◆ Work instructions
Extract the lines between the ones holding "<item>carcinoma</item> — segment it." and "Find all instances", inclusive, exactly as written and nothing more.
══════════════════════════════
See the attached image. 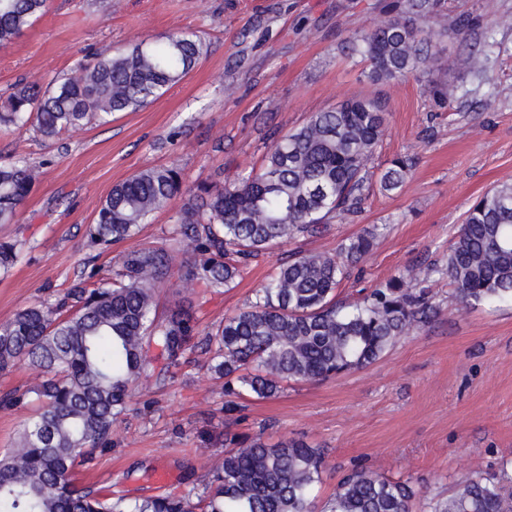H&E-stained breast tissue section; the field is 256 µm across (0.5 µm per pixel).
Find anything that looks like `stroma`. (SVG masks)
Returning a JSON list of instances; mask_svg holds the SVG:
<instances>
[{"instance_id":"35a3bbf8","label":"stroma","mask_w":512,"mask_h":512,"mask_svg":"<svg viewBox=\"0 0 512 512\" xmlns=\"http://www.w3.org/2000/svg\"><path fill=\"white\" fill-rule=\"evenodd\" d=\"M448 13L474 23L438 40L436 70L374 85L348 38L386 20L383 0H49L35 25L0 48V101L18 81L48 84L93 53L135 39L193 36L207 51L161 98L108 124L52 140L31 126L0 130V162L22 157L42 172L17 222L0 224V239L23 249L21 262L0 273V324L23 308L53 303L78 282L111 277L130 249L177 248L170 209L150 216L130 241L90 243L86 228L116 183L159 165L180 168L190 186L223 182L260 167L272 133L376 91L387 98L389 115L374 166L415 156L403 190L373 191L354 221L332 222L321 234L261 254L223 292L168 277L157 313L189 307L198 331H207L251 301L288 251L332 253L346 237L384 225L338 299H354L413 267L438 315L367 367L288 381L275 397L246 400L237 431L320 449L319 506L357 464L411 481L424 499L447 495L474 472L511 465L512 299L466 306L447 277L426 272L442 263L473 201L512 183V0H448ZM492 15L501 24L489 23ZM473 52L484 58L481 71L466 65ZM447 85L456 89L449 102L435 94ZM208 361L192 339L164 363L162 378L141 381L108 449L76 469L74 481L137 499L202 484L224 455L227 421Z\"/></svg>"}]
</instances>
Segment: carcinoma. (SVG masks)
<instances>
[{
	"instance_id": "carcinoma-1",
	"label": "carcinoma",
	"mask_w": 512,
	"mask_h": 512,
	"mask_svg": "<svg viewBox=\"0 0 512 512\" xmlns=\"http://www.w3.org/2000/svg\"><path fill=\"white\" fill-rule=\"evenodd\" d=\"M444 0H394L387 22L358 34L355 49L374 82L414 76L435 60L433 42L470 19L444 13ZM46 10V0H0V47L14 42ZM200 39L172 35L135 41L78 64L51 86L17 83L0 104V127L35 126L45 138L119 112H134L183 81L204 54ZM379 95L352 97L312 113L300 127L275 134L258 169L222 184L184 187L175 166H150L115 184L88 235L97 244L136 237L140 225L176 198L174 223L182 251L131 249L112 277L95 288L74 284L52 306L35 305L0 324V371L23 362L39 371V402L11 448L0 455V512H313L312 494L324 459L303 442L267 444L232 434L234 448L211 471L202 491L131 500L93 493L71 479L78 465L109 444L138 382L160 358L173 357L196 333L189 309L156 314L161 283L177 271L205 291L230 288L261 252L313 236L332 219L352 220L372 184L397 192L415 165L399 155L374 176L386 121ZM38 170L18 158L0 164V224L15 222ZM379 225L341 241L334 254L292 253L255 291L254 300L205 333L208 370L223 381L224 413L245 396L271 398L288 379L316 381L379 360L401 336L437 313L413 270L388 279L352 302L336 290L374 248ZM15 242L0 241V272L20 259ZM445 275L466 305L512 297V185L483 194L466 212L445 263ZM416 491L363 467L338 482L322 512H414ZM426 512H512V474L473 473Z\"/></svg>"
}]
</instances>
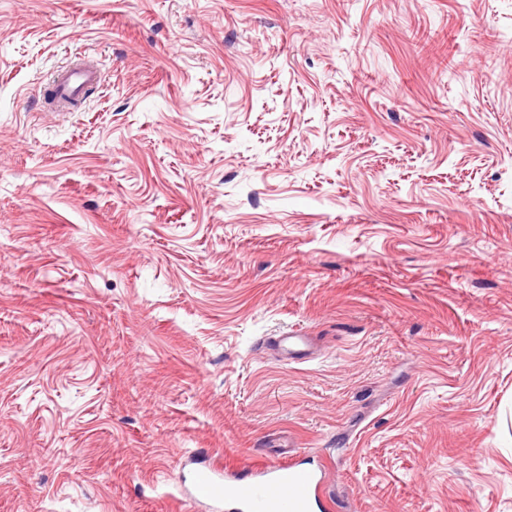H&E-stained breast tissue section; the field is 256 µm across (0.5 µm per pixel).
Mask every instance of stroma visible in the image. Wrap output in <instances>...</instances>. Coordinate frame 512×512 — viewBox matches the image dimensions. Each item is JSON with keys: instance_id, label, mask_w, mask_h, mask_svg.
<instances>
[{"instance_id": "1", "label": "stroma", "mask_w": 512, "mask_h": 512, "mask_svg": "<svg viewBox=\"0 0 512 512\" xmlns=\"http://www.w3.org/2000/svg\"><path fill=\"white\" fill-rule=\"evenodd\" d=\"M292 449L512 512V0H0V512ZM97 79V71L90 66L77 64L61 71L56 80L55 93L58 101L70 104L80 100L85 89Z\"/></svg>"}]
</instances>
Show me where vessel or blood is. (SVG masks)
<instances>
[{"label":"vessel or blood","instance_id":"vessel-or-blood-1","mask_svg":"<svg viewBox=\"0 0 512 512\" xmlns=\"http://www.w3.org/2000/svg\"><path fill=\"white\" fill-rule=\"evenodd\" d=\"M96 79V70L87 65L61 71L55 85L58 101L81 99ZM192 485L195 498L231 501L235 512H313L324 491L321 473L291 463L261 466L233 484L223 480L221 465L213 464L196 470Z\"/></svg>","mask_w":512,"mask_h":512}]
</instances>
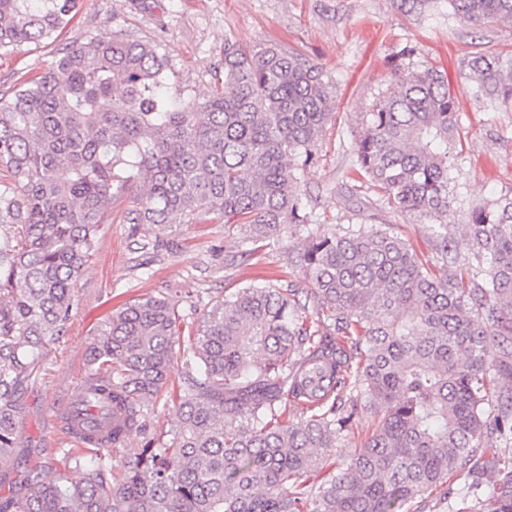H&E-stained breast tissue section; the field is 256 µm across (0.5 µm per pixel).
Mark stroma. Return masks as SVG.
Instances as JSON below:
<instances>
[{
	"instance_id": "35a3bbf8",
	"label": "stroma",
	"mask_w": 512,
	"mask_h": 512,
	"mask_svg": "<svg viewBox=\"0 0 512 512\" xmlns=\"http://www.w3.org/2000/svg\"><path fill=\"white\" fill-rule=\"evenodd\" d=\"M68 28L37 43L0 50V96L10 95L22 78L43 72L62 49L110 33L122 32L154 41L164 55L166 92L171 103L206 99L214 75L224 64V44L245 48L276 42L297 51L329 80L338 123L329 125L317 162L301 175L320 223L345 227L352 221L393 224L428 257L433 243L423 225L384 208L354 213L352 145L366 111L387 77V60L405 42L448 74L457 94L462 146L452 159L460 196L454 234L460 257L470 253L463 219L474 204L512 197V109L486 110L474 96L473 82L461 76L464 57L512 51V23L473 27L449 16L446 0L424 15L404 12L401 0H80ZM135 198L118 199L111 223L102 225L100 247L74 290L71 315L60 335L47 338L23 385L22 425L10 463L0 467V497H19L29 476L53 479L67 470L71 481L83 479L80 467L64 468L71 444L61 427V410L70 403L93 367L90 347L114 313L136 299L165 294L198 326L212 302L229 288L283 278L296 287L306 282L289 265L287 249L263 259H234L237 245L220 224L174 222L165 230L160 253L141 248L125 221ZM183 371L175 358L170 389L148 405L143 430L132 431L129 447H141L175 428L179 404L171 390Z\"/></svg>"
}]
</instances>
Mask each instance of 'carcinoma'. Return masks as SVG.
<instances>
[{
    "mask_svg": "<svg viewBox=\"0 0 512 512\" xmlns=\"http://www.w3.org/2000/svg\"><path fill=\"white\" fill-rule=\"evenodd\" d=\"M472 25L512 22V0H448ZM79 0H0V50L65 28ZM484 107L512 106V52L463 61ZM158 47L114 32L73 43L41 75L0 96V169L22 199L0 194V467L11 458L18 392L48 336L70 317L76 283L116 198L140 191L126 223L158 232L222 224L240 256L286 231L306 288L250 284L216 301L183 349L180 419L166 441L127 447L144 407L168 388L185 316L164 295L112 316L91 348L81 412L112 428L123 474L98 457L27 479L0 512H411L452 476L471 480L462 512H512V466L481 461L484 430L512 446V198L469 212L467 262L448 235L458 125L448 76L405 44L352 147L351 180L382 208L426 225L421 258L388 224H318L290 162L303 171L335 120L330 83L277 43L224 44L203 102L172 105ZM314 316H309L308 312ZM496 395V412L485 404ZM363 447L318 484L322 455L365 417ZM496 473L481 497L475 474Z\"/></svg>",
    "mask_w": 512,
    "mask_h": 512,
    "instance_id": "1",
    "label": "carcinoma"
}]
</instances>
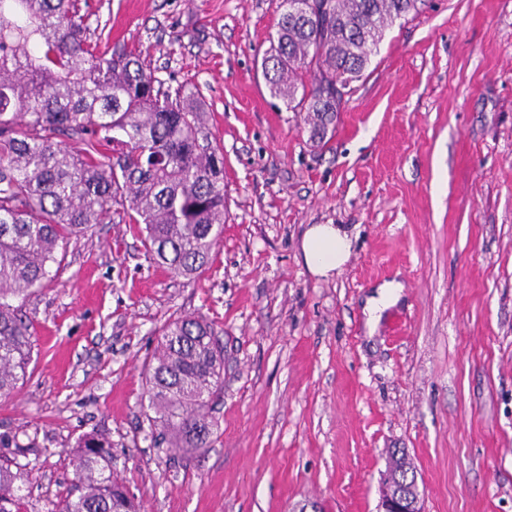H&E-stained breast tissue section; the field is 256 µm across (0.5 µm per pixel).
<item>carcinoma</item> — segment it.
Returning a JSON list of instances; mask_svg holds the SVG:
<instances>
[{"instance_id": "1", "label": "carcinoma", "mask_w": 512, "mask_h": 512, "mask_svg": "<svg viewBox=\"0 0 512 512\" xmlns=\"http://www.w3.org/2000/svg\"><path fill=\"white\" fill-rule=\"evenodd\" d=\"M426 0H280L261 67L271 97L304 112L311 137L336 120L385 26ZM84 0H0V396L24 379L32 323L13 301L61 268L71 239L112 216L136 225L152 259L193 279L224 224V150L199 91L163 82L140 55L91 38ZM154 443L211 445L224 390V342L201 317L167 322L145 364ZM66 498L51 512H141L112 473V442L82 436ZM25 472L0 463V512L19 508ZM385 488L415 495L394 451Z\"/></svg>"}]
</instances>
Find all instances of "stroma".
══════════════════════════════
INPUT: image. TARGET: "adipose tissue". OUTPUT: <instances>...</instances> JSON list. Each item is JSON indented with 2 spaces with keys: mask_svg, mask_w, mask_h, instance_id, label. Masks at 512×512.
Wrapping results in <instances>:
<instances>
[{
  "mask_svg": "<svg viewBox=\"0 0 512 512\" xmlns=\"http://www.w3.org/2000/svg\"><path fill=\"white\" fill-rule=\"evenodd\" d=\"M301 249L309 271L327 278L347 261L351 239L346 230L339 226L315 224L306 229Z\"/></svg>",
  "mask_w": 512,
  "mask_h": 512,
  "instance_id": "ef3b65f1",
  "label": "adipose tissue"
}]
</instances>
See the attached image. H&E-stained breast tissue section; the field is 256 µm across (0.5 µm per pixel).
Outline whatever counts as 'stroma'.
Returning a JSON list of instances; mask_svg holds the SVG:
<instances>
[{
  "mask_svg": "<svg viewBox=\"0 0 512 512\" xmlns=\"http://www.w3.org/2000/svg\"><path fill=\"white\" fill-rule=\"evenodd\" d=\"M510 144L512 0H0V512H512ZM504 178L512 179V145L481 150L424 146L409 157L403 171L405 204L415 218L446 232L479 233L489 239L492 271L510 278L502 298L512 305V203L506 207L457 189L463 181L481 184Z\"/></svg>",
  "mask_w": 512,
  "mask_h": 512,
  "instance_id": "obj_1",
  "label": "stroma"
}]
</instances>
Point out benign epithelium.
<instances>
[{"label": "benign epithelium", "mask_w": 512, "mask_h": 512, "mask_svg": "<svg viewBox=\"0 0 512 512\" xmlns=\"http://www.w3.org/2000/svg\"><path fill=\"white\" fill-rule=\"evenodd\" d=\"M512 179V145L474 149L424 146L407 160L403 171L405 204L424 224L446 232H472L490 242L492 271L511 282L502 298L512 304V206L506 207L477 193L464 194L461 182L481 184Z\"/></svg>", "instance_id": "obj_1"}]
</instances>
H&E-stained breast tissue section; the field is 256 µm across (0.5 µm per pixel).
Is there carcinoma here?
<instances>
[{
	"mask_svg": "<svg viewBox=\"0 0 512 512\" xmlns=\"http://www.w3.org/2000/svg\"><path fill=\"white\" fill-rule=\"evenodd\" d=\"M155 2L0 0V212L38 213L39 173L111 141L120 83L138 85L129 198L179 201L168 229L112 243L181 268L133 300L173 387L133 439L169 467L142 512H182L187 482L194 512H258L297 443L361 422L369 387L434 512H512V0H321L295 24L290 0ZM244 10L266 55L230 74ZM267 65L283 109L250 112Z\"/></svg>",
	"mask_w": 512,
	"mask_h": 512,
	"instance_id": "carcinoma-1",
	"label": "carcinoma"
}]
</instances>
══════════════════════════════
◆ Response to this exercise
<item>carcinoma</item> — segment it.
Returning a JSON list of instances; mask_svg holds the SVG:
<instances>
[{"instance_id": "1", "label": "carcinoma", "mask_w": 512, "mask_h": 512, "mask_svg": "<svg viewBox=\"0 0 512 512\" xmlns=\"http://www.w3.org/2000/svg\"><path fill=\"white\" fill-rule=\"evenodd\" d=\"M426 0H280L261 67L271 97L304 112L311 137L336 120L385 26ZM84 0H0V396L24 379L32 323L13 301L61 268L71 239L112 216L136 225L152 259L193 279L224 224V150L199 91L163 82L140 55L91 38ZM154 443L211 445L224 390V342L201 317L167 322L145 364ZM66 498L51 512H141L112 473V442L82 436ZM25 472L0 463V512L19 508ZM385 488L415 495L394 451Z\"/></svg>"}]
</instances>
Find all instances of "stroma".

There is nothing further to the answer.